**Try it**
Every record below must be returned word for word, with the pictures left out.

**Data provided**

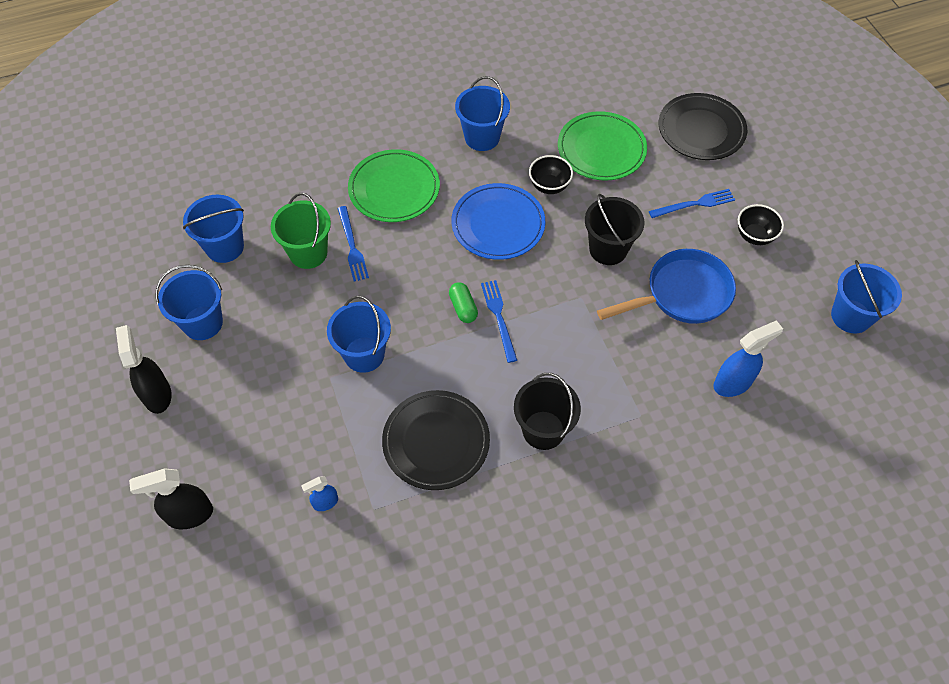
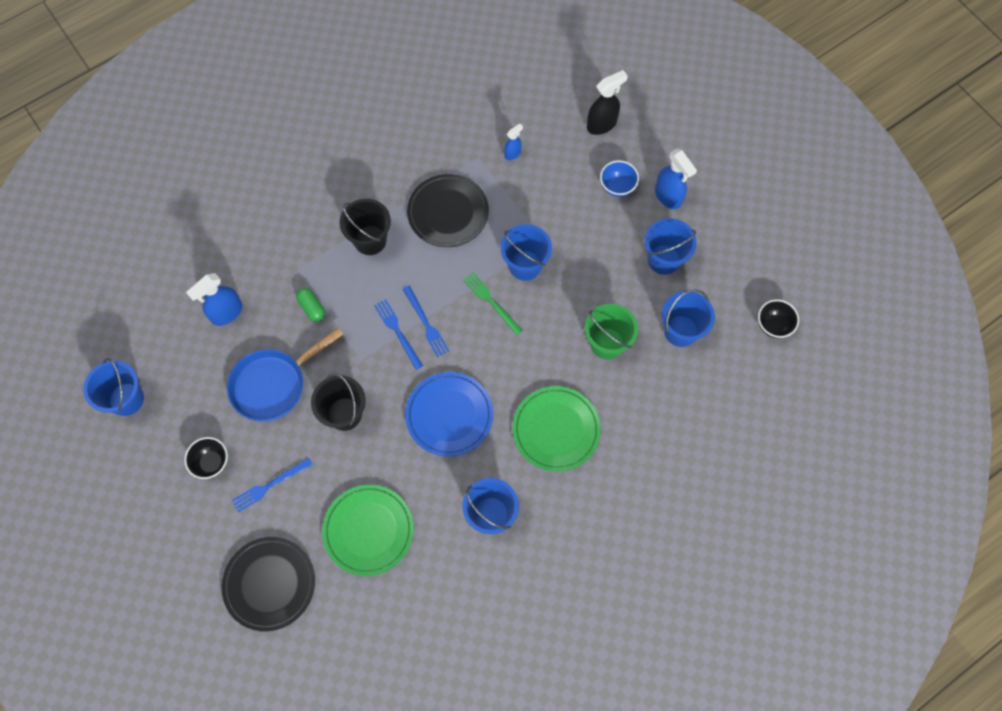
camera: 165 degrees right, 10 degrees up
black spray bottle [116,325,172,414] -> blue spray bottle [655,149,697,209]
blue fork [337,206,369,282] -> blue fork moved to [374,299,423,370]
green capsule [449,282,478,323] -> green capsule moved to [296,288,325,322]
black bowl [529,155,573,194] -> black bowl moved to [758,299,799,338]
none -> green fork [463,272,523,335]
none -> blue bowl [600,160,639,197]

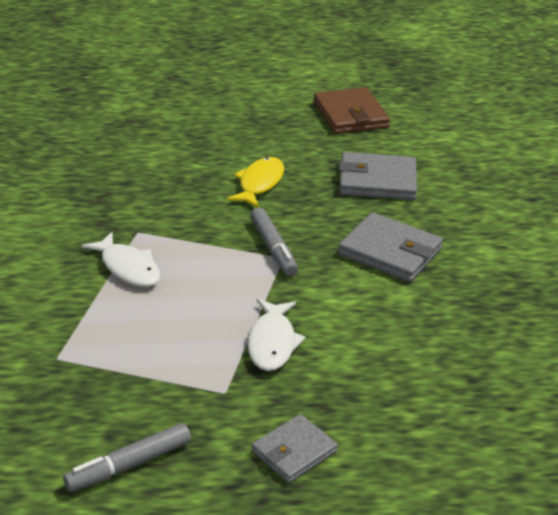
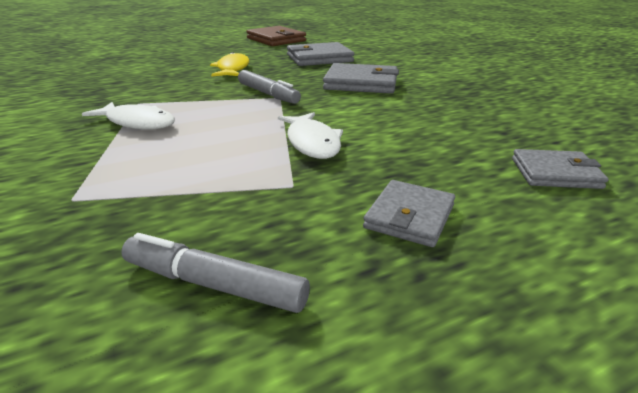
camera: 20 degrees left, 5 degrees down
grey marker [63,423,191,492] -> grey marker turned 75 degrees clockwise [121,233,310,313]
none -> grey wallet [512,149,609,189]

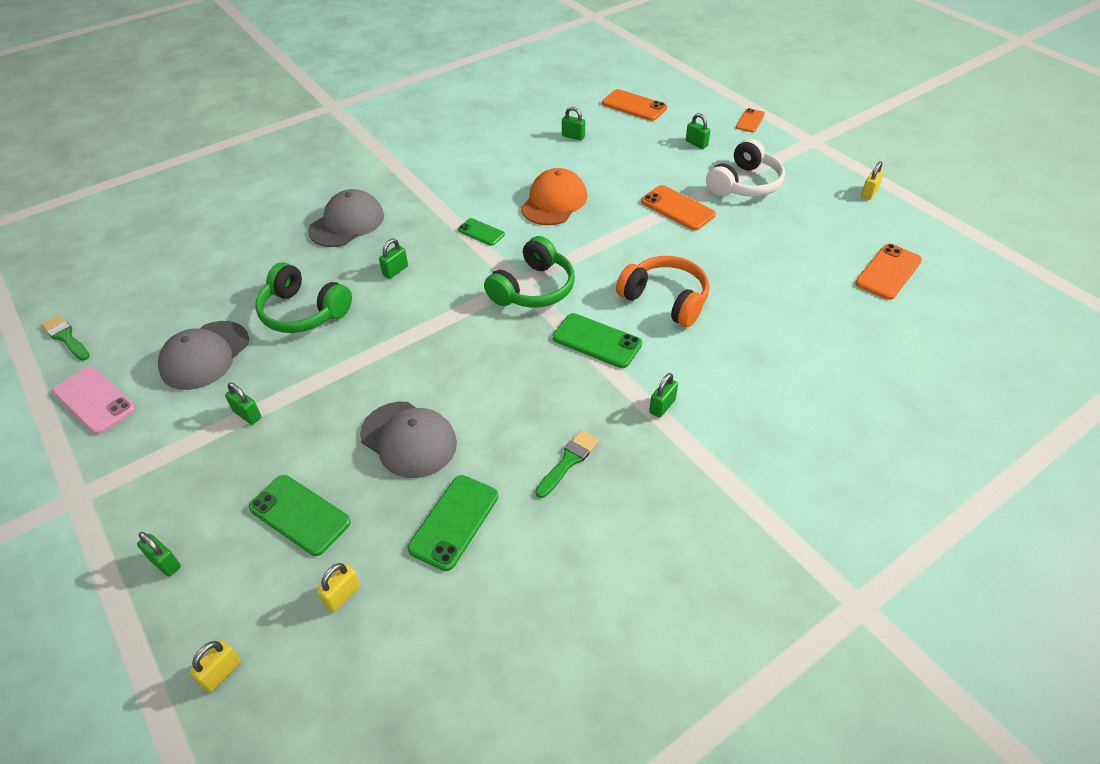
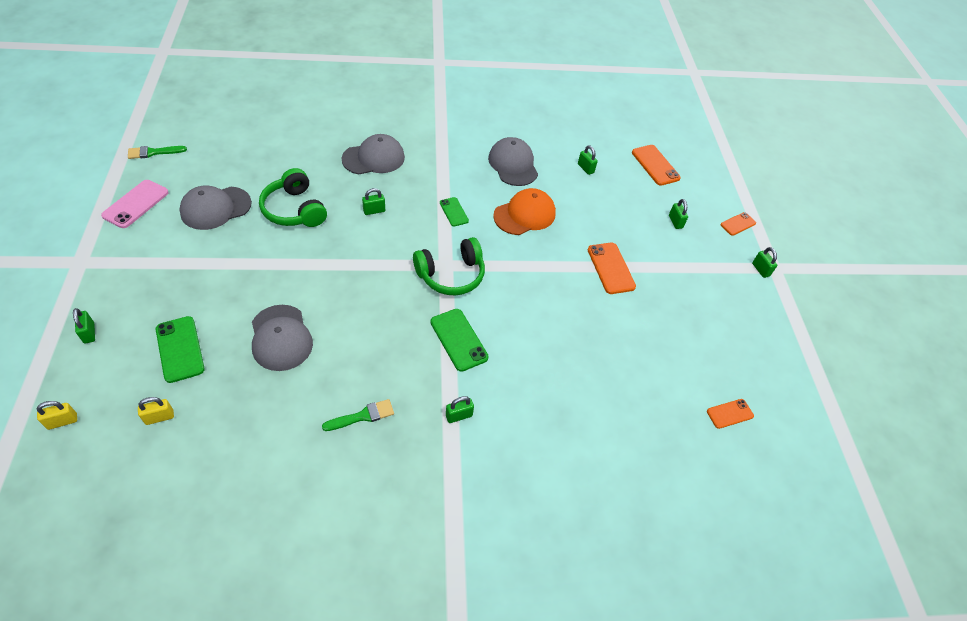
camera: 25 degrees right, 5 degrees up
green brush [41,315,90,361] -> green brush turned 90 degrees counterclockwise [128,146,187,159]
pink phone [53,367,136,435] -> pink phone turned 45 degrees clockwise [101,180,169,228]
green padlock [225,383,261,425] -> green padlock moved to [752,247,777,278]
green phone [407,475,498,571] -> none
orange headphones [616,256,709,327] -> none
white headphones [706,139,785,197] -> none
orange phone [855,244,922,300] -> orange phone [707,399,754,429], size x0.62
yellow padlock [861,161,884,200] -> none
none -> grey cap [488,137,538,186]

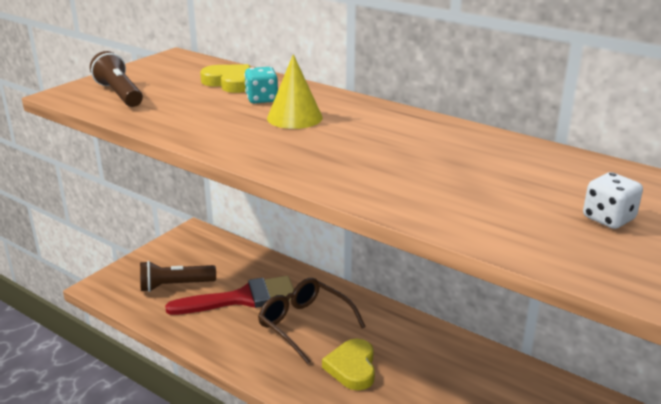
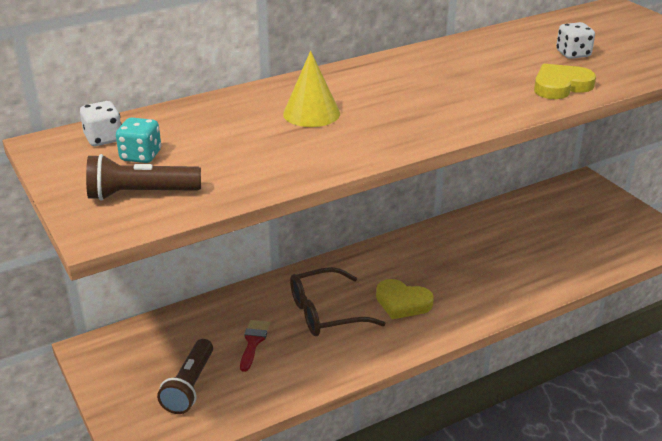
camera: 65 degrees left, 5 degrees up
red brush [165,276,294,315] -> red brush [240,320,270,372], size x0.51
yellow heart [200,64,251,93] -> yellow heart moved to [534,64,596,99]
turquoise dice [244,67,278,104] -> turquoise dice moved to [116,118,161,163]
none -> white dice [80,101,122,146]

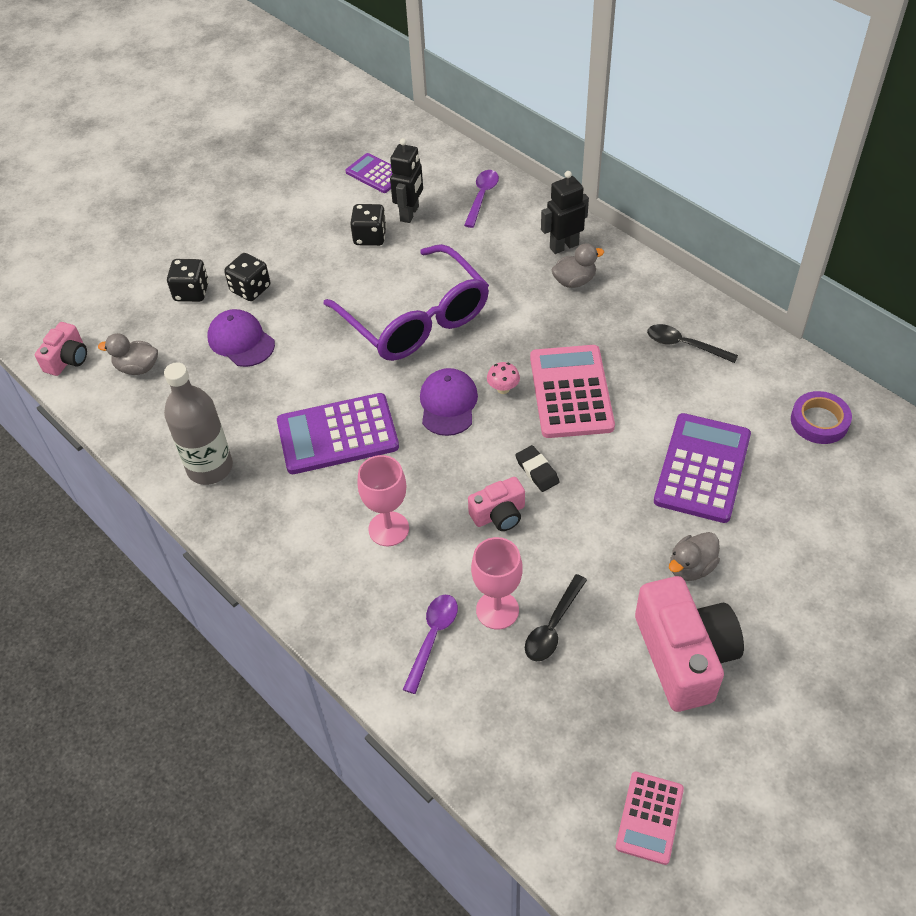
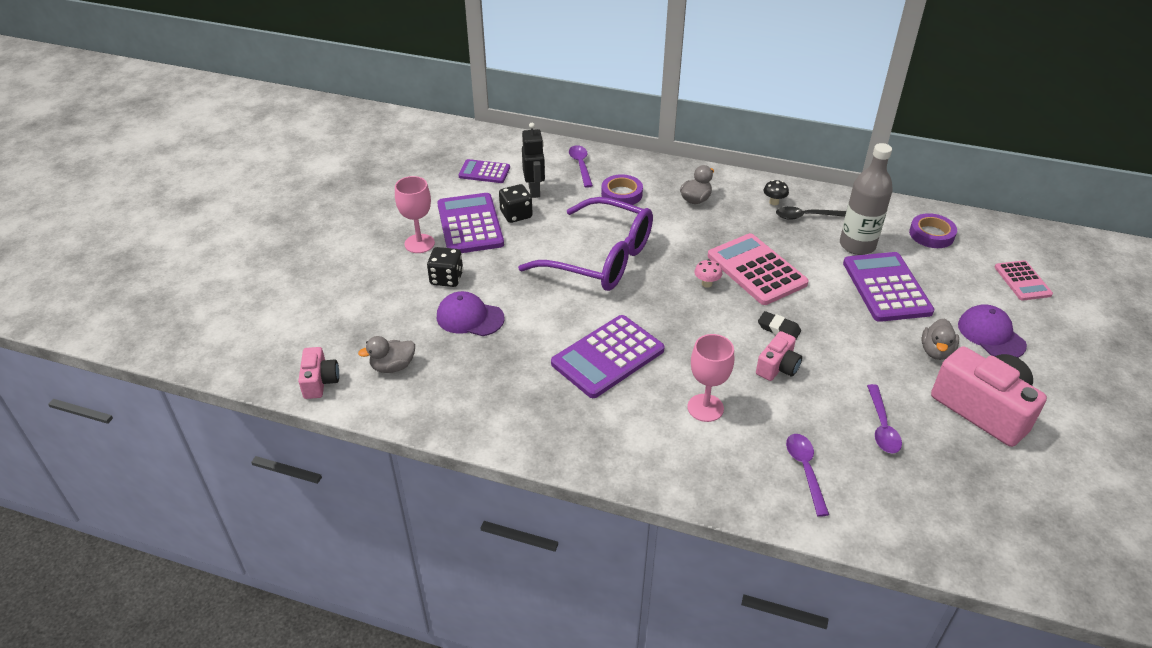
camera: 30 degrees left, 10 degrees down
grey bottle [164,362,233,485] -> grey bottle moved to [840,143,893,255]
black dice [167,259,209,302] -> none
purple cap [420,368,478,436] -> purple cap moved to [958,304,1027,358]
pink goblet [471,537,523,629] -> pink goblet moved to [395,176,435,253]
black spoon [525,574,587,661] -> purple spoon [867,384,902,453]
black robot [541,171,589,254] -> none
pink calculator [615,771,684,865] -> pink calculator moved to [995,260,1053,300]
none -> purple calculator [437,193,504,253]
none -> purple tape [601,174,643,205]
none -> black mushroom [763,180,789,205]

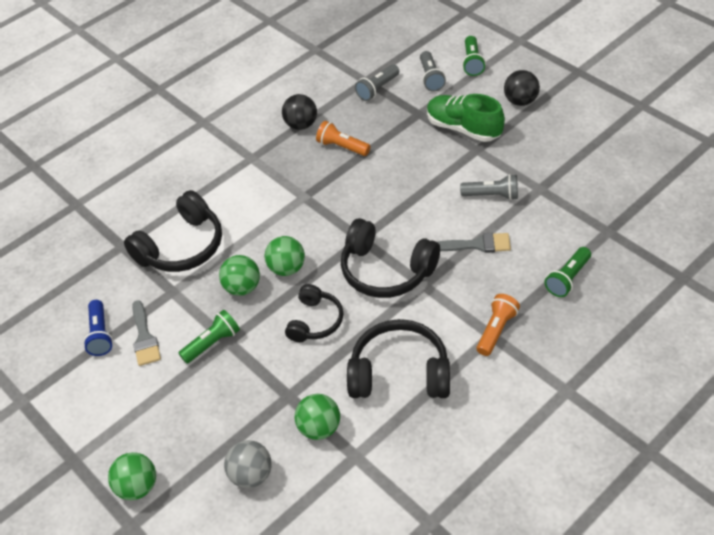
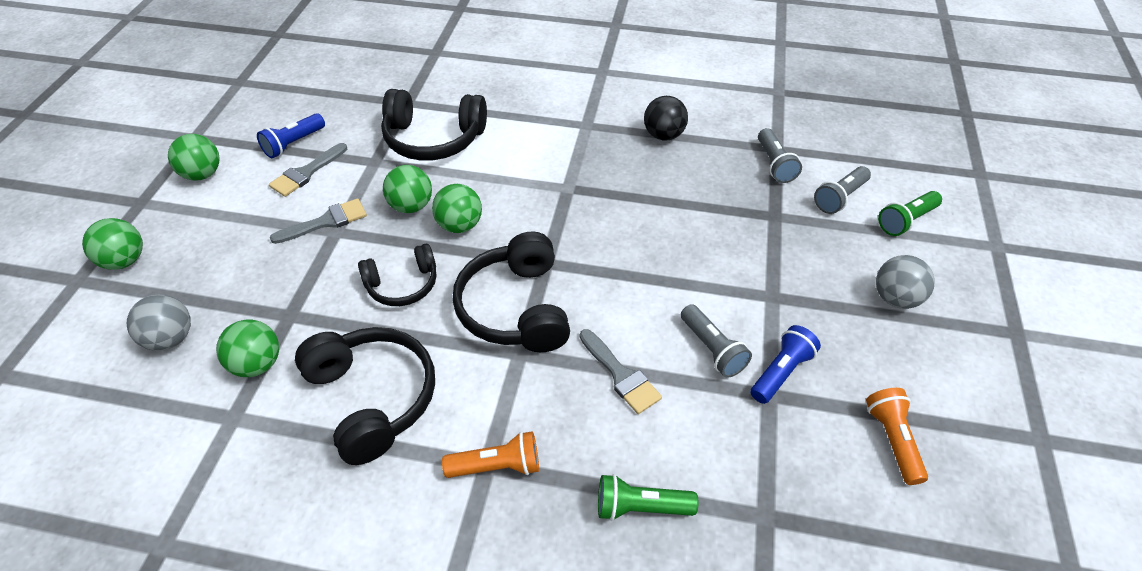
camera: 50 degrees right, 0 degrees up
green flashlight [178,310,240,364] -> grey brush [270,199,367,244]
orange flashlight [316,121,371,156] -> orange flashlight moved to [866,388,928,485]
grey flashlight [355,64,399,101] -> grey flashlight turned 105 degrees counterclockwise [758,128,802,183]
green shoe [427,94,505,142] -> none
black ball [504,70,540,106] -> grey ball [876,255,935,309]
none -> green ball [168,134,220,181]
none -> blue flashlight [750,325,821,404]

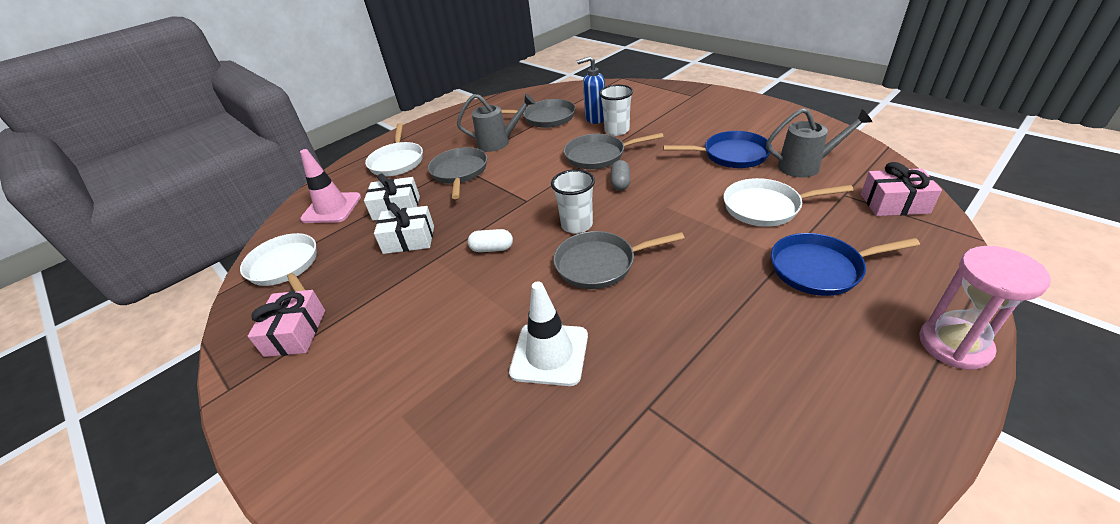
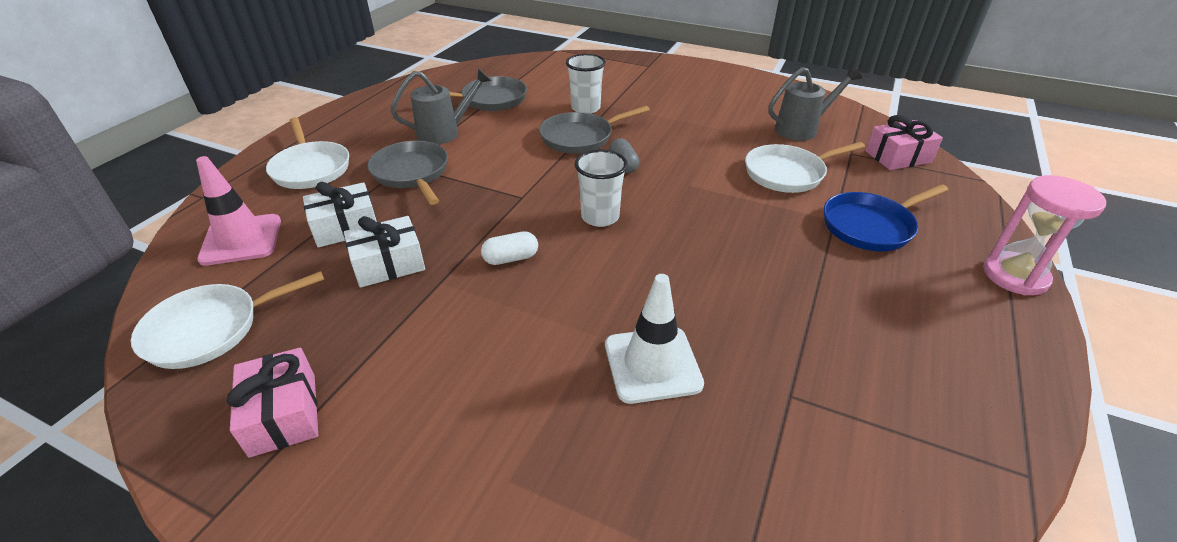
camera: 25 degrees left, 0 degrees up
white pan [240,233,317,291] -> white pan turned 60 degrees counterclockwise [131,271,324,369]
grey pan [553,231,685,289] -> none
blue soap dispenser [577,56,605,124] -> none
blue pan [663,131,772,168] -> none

**Response to the task**
camera: 165 degrees right, 10 degrees up
black spray bottle [116,325,172,414] -> blue spray bottle [655,149,697,209]
blue fork [337,206,369,282] -> blue fork moved to [374,299,423,370]
green capsule [449,282,478,323] -> green capsule moved to [296,288,325,322]
black bowl [529,155,573,194] -> black bowl moved to [758,299,799,338]
none -> green fork [463,272,523,335]
none -> blue bowl [600,160,639,197]

camera: 20 degrees left, 5 degrees down
grey marker [63,423,191,492] -> grey marker turned 75 degrees clockwise [121,233,310,313]
none -> grey wallet [512,149,609,189]

camera: 25 degrees right, 5 degrees up
green brush [41,315,90,361] -> green brush turned 90 degrees counterclockwise [128,146,187,159]
pink phone [53,367,136,435] -> pink phone turned 45 degrees clockwise [101,180,169,228]
green padlock [225,383,261,425] -> green padlock moved to [752,247,777,278]
green phone [407,475,498,571] -> none
orange headphones [616,256,709,327] -> none
white headphones [706,139,785,197] -> none
orange phone [855,244,922,300] -> orange phone [707,399,754,429], size x0.62
yellow padlock [861,161,884,200] -> none
none -> grey cap [488,137,538,186]

camera: 65 degrees left, 5 degrees up
red brush [165,276,294,315] -> red brush [240,320,270,372], size x0.51
yellow heart [200,64,251,93] -> yellow heart moved to [534,64,596,99]
turquoise dice [244,67,278,104] -> turquoise dice moved to [116,118,161,163]
none -> white dice [80,101,122,146]

camera: 30 degrees left, 10 degrees down
grey bottle [164,362,233,485] -> grey bottle moved to [840,143,893,255]
black dice [167,259,209,302] -> none
purple cap [420,368,478,436] -> purple cap moved to [958,304,1027,358]
pink goblet [471,537,523,629] -> pink goblet moved to [395,176,435,253]
black spoon [525,574,587,661] -> purple spoon [867,384,902,453]
black robot [541,171,589,254] -> none
pink calculator [615,771,684,865] -> pink calculator moved to [995,260,1053,300]
none -> purple calculator [437,193,504,253]
none -> purple tape [601,174,643,205]
none -> black mushroom [763,180,789,205]

camera: 50 degrees right, 0 degrees up
green flashlight [178,310,240,364] -> grey brush [270,199,367,244]
orange flashlight [316,121,371,156] -> orange flashlight moved to [866,388,928,485]
grey flashlight [355,64,399,101] -> grey flashlight turned 105 degrees counterclockwise [758,128,802,183]
green shoe [427,94,505,142] -> none
black ball [504,70,540,106] -> grey ball [876,255,935,309]
none -> green ball [168,134,220,181]
none -> blue flashlight [750,325,821,404]

camera: 25 degrees left, 0 degrees up
white pan [240,233,317,291] -> white pan turned 60 degrees counterclockwise [131,271,324,369]
grey pan [553,231,685,289] -> none
blue soap dispenser [577,56,605,124] -> none
blue pan [663,131,772,168] -> none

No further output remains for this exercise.